GOAL OF THE EXERCISE: Each line from the one containing "pink arrow: (245, 93) -> (203, 84), turned 54" through the last line of the records below is to be repeated as written, with nothing added.

[Data records]
= = = = =

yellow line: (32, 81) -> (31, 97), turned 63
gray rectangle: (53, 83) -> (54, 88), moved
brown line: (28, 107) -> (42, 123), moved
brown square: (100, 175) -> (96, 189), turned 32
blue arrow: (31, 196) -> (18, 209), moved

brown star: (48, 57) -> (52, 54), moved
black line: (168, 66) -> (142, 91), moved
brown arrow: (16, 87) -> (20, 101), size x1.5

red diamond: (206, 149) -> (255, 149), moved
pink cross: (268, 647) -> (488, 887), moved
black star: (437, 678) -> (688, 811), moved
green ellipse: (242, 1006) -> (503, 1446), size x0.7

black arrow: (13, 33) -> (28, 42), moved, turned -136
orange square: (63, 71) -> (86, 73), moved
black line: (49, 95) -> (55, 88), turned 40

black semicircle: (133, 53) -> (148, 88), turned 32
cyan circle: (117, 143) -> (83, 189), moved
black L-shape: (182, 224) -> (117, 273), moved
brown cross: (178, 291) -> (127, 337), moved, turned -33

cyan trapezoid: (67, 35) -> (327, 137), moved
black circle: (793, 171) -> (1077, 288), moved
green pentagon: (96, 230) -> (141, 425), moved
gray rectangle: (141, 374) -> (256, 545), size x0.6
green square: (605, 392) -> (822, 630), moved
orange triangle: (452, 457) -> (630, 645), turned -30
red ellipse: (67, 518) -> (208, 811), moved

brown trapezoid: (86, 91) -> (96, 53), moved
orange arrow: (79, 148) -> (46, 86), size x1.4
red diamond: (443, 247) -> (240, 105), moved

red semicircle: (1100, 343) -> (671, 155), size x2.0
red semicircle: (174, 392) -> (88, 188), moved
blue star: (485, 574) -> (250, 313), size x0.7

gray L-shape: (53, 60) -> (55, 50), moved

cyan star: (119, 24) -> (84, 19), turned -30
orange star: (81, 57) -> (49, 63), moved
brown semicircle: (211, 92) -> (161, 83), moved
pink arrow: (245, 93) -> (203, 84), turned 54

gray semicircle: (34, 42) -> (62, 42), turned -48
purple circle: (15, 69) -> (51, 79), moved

= = = = =

SOLUTION TO THIS PROBLEM:
pink arrow: (245, 93) -> (203, 84), turned 54

gray semicircle: (34, 42) -> (62, 42), turned -48
purple circle: (15, 69) -> (51, 79), moved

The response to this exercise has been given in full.